Task directions
Report each line of the listing that carries the word "cross".

Excerpted records
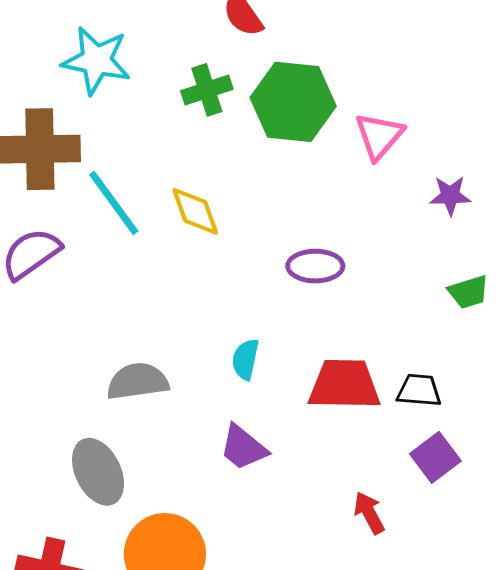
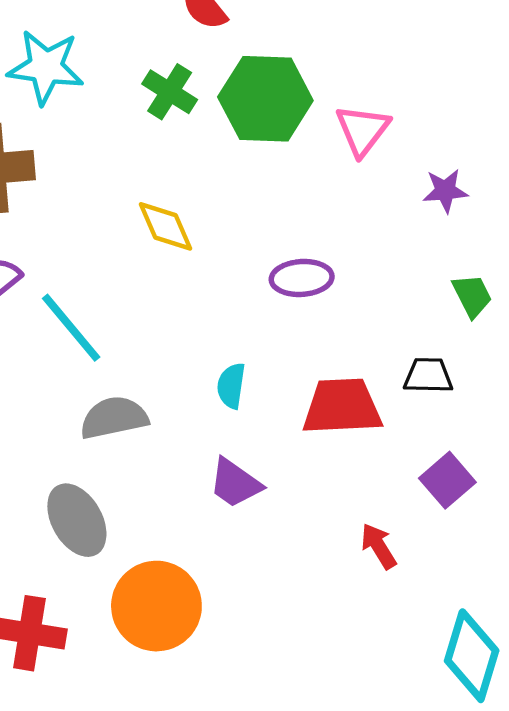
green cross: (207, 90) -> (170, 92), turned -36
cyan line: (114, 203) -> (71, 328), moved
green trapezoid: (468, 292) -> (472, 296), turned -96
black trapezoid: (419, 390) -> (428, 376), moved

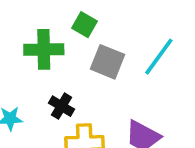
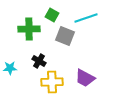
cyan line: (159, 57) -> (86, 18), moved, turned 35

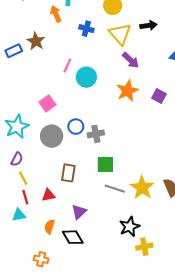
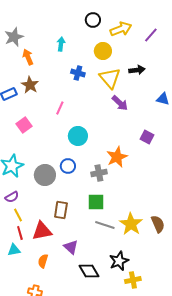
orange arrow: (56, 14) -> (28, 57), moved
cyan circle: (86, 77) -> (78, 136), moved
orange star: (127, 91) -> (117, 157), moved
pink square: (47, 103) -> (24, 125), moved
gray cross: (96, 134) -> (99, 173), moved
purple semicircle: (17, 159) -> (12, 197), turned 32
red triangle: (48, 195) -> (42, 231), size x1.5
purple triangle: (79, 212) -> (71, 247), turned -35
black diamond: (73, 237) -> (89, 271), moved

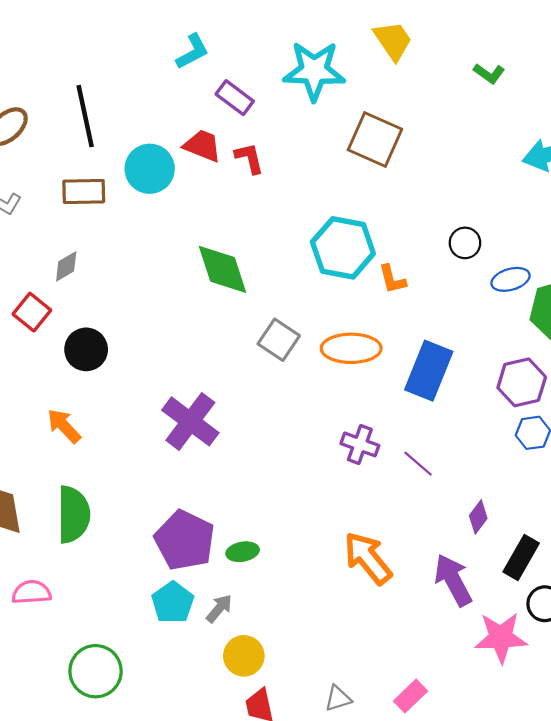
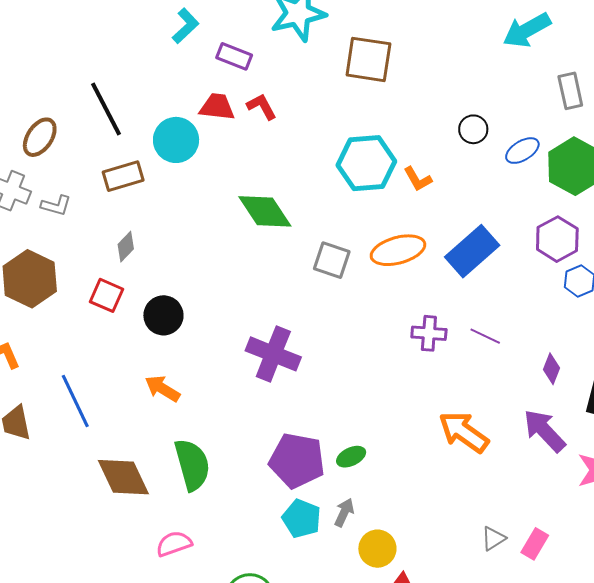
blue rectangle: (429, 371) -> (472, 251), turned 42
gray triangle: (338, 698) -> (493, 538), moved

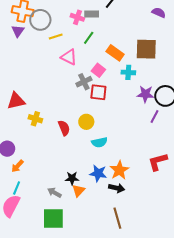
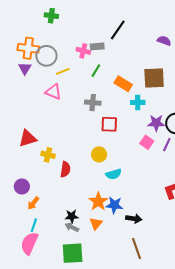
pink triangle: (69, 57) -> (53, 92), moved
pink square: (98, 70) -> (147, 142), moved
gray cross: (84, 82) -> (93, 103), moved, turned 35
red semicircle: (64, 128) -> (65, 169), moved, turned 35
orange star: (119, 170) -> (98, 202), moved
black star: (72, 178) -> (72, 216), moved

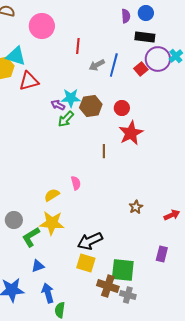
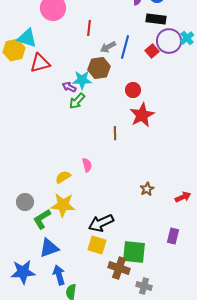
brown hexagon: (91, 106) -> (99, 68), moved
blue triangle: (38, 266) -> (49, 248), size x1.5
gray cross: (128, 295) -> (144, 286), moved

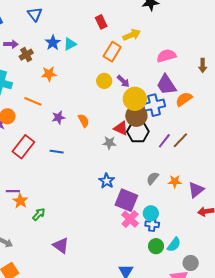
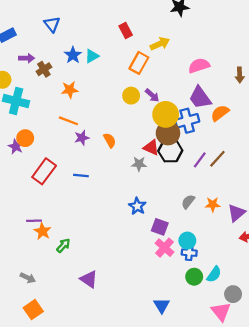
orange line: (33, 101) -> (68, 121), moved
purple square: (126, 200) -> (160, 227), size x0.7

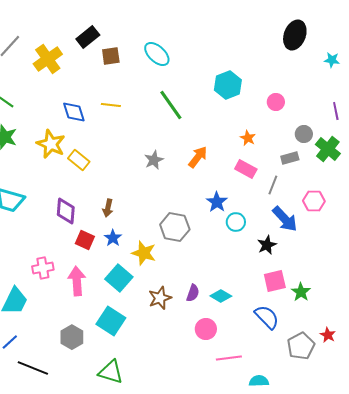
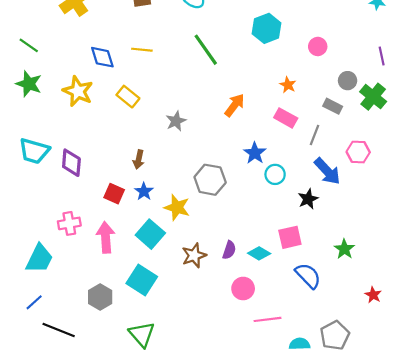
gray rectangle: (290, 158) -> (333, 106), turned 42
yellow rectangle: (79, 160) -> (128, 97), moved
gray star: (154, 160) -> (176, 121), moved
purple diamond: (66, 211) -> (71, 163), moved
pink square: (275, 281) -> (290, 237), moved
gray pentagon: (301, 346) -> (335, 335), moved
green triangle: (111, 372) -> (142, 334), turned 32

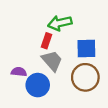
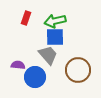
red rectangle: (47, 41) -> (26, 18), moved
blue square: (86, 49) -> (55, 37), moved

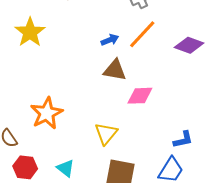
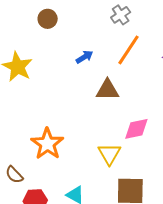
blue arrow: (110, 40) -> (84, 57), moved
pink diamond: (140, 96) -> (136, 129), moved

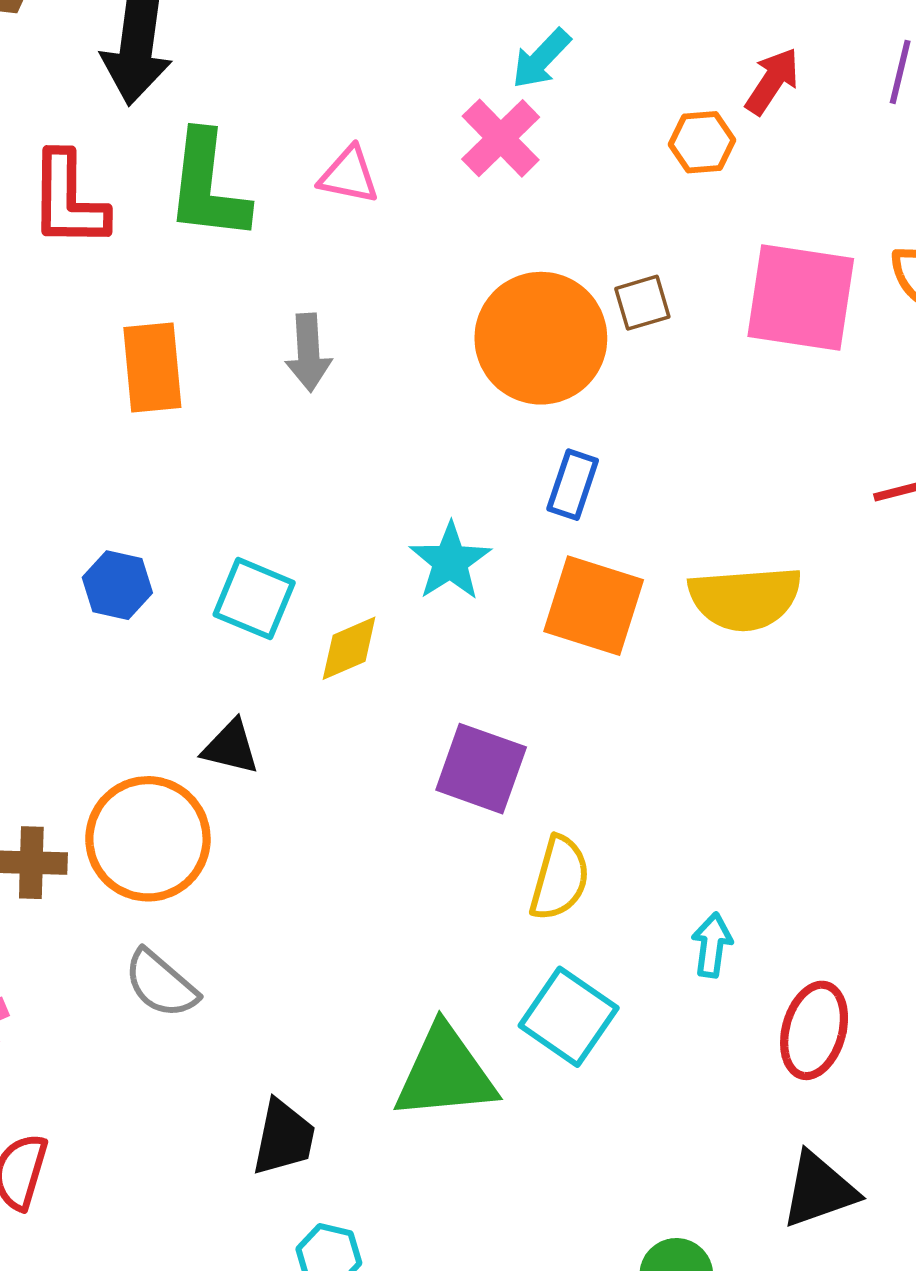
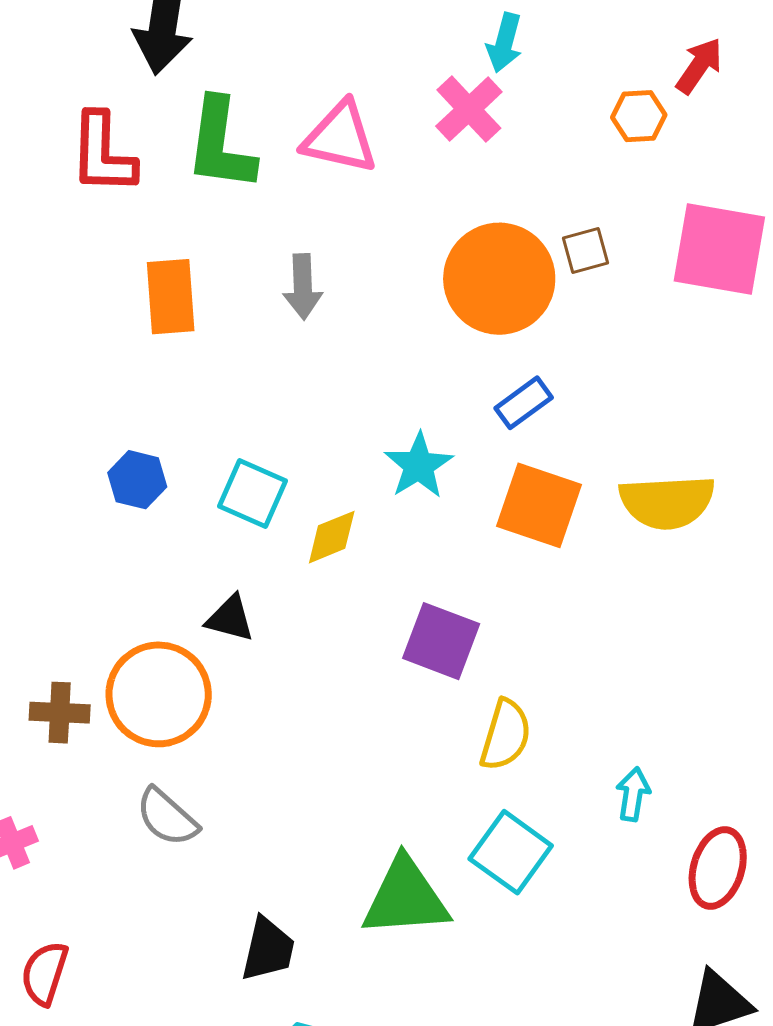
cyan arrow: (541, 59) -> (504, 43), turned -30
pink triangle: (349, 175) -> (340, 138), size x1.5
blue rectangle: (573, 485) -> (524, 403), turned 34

Reply to the task
green cross: (207, 90) -> (170, 92), turned -36
gray cross: (96, 134) -> (99, 173), moved
gray cross: (84, 82) -> (93, 103), moved, turned 35
gray cross: (128, 295) -> (144, 286), moved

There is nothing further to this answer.